▶ _Given exercise_
Copy out the items below word for word, from the first line through the one containing "VUM: 09:15 -> 09:18", that line included.

▶ _Dataset records_
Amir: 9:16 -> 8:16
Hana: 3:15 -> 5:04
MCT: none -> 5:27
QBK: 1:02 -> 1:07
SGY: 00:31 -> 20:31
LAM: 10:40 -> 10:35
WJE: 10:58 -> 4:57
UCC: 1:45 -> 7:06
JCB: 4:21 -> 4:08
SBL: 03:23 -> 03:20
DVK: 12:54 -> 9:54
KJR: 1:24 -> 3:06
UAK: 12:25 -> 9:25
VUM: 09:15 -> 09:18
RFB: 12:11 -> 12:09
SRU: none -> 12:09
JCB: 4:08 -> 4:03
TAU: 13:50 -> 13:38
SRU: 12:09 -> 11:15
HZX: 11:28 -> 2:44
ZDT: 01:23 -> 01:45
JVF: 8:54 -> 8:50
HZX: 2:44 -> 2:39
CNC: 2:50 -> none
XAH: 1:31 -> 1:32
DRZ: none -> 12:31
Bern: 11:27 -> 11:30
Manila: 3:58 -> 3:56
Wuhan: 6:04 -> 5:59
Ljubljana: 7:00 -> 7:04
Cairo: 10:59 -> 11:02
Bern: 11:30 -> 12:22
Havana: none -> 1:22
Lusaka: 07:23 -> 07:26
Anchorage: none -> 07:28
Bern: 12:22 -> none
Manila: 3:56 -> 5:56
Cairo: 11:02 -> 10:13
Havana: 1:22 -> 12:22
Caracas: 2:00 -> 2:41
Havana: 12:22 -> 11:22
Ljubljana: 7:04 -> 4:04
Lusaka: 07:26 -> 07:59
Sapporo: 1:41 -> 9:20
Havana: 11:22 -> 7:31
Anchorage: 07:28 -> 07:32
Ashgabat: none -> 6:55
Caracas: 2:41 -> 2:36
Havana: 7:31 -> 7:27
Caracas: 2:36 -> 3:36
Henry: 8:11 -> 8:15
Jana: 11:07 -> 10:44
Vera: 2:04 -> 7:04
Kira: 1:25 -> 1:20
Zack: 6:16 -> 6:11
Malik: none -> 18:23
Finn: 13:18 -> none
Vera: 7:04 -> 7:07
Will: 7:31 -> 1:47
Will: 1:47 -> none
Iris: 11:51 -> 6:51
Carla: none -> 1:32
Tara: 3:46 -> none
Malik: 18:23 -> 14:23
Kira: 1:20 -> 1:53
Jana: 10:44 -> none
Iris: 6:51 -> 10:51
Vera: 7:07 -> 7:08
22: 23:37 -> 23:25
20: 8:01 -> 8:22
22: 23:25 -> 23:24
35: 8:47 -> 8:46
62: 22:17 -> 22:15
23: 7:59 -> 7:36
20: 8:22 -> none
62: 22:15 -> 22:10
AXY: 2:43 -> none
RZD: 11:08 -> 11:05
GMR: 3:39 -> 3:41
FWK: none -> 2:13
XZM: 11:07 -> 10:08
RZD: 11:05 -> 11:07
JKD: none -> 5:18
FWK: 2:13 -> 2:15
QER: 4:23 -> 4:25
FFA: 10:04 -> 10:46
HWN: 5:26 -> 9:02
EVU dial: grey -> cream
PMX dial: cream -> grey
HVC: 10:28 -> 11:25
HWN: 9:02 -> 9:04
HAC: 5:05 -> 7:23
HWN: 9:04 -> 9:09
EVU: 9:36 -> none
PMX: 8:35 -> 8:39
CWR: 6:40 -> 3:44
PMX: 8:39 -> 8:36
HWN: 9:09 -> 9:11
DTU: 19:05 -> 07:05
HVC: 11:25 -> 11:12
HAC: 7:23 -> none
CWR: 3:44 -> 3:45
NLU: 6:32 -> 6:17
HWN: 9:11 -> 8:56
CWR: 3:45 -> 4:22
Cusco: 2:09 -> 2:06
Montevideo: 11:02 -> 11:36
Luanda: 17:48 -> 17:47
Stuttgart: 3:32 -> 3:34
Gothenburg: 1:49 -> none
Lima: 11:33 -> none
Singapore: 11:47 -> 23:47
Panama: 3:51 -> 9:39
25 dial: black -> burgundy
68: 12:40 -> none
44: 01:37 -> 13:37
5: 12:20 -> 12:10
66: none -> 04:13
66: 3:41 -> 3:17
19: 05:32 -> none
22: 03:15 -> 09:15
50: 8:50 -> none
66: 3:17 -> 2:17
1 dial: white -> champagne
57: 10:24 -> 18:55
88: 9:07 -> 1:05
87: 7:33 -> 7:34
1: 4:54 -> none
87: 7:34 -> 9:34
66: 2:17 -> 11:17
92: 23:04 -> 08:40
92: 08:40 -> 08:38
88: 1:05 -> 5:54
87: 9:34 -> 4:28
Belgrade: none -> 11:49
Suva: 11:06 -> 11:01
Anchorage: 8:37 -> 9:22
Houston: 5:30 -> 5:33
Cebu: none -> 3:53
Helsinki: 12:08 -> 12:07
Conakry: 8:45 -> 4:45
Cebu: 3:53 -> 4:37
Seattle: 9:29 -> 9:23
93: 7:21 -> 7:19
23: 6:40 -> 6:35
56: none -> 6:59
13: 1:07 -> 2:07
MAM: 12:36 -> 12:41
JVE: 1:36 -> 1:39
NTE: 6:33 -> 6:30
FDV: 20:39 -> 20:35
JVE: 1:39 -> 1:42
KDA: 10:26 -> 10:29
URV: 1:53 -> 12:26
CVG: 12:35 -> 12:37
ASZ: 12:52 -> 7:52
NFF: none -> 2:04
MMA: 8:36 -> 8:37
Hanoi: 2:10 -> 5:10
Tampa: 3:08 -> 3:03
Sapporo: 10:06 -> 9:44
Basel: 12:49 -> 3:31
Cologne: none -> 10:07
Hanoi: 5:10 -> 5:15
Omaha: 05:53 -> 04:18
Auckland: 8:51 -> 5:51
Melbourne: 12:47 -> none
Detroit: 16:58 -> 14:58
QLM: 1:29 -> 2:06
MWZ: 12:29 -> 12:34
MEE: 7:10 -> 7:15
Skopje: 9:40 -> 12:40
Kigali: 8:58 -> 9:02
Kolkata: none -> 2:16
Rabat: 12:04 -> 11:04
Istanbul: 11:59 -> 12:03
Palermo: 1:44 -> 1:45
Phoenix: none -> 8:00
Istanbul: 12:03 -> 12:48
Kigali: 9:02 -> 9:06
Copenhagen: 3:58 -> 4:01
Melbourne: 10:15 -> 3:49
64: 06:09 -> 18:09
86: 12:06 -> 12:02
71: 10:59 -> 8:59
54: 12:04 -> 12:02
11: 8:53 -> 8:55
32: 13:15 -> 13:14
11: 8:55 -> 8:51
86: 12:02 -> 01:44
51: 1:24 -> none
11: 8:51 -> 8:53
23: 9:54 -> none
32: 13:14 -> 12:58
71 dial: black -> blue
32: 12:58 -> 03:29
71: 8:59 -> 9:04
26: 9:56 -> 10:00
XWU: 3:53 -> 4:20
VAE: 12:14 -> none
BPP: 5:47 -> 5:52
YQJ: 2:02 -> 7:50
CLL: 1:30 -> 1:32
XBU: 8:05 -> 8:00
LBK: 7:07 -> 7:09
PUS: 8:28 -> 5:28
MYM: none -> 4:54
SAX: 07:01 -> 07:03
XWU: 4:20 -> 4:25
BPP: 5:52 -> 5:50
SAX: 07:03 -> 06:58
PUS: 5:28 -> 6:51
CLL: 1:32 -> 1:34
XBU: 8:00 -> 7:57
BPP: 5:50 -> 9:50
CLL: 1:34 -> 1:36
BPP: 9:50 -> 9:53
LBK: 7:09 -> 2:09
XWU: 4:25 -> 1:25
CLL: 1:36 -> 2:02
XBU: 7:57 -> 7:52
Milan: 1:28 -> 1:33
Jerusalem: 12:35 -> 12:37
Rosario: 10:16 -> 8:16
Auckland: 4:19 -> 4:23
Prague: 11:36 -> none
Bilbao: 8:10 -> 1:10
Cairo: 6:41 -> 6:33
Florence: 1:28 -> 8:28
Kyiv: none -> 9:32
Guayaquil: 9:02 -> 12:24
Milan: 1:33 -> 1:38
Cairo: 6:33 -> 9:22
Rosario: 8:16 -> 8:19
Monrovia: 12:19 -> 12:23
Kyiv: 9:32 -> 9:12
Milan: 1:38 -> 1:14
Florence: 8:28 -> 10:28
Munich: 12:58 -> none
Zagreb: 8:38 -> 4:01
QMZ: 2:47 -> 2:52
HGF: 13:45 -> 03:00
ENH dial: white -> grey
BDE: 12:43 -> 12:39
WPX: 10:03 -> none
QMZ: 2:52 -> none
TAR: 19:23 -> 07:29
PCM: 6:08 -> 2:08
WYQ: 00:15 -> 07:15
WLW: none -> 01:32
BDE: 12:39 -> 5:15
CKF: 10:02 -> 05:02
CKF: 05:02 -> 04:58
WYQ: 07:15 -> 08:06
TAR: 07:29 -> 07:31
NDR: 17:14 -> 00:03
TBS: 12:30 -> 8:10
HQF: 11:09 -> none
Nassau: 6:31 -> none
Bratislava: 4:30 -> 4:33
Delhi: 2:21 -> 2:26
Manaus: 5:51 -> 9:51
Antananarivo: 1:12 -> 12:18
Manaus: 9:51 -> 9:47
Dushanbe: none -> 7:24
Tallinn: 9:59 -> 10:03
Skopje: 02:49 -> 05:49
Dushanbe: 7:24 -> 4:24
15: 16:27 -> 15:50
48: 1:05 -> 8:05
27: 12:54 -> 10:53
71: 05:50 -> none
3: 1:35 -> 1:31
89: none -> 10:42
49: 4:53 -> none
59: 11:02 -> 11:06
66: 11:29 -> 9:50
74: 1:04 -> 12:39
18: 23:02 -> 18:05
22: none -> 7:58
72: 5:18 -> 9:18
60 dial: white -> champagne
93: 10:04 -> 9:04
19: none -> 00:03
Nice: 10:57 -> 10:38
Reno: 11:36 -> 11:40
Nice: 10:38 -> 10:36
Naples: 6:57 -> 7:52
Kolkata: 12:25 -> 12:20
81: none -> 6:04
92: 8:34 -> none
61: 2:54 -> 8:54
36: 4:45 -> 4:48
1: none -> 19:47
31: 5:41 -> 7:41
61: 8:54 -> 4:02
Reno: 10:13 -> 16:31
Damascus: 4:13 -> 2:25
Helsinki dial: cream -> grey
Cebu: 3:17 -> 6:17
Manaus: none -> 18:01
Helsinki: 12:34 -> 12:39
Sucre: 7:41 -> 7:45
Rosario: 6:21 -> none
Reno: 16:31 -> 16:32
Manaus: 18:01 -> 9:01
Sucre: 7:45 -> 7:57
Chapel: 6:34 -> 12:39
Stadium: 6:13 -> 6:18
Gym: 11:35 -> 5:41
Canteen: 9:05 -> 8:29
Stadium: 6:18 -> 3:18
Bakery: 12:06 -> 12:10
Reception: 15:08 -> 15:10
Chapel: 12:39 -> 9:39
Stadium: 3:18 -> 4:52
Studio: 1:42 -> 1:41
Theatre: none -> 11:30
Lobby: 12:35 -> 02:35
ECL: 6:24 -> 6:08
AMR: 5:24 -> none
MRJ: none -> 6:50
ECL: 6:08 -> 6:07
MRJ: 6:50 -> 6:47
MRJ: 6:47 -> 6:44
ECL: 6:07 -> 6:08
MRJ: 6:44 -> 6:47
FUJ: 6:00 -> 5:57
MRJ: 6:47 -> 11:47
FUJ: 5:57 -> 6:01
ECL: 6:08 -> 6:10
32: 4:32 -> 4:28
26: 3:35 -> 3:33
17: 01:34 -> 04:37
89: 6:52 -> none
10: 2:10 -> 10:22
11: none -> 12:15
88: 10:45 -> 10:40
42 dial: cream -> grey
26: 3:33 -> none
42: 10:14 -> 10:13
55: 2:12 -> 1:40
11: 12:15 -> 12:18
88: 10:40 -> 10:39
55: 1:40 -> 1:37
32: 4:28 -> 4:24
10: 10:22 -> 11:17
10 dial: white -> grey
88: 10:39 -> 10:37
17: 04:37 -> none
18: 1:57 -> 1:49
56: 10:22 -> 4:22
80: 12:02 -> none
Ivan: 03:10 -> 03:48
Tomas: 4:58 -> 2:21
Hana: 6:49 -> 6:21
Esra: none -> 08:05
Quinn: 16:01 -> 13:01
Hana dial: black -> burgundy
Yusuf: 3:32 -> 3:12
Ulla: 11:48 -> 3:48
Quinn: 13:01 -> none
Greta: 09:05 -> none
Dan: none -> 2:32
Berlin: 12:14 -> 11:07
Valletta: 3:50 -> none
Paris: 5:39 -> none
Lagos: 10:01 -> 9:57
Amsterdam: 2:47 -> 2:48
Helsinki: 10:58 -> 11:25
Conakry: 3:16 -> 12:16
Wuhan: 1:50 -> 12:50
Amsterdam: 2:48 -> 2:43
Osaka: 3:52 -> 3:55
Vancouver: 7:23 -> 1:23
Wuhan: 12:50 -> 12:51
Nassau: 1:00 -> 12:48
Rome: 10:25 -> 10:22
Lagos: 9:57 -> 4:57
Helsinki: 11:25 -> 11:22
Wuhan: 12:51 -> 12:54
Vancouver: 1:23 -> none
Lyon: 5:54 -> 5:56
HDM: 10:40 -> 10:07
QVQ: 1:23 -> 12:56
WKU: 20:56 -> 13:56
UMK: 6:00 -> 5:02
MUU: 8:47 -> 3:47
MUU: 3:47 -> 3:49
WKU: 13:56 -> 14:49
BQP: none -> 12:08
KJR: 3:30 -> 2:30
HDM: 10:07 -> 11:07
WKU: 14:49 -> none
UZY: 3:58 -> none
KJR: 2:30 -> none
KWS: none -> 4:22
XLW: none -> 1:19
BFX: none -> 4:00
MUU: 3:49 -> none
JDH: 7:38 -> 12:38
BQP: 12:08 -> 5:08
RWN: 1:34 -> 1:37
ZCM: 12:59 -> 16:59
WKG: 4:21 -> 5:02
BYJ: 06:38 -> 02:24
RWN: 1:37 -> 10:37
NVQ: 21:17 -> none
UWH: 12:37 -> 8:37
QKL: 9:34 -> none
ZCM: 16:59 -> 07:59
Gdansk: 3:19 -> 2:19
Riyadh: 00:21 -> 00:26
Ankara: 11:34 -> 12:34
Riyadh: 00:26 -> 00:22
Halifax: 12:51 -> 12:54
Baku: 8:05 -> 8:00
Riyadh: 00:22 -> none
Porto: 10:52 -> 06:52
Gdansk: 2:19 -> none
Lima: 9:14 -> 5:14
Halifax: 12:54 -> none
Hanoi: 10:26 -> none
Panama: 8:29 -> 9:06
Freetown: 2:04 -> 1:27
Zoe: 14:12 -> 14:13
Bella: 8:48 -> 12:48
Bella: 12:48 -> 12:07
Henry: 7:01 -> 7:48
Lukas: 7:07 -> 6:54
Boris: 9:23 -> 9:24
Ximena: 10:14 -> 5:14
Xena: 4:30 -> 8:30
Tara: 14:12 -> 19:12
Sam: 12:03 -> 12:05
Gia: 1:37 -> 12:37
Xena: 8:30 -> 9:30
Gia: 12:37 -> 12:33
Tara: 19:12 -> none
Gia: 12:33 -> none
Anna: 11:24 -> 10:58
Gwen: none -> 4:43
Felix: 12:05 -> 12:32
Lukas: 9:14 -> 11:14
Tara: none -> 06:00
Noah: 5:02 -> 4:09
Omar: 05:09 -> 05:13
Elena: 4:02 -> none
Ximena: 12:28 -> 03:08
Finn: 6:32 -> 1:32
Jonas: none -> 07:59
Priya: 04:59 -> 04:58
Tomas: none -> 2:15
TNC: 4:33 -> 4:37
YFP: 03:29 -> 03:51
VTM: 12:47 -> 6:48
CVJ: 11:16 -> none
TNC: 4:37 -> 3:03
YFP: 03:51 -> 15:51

▶ _In response_
Amir: 9:16 -> 8:16
Hana: 3:15 -> 5:04
MCT: none -> 5:27
QBK: 1:02 -> 1:07
SGY: 00:31 -> 20:31
LAM: 10:40 -> 10:35
WJE: 10:58 -> 4:57
UCC: 1:45 -> 7:06
JCB: 4:21 -> 4:08
SBL: 03:23 -> 03:20
DVK: 12:54 -> 9:54
KJR: 1:24 -> 3:06
UAK: 12:25 -> 9:25
VUM: 09:15 -> 09:18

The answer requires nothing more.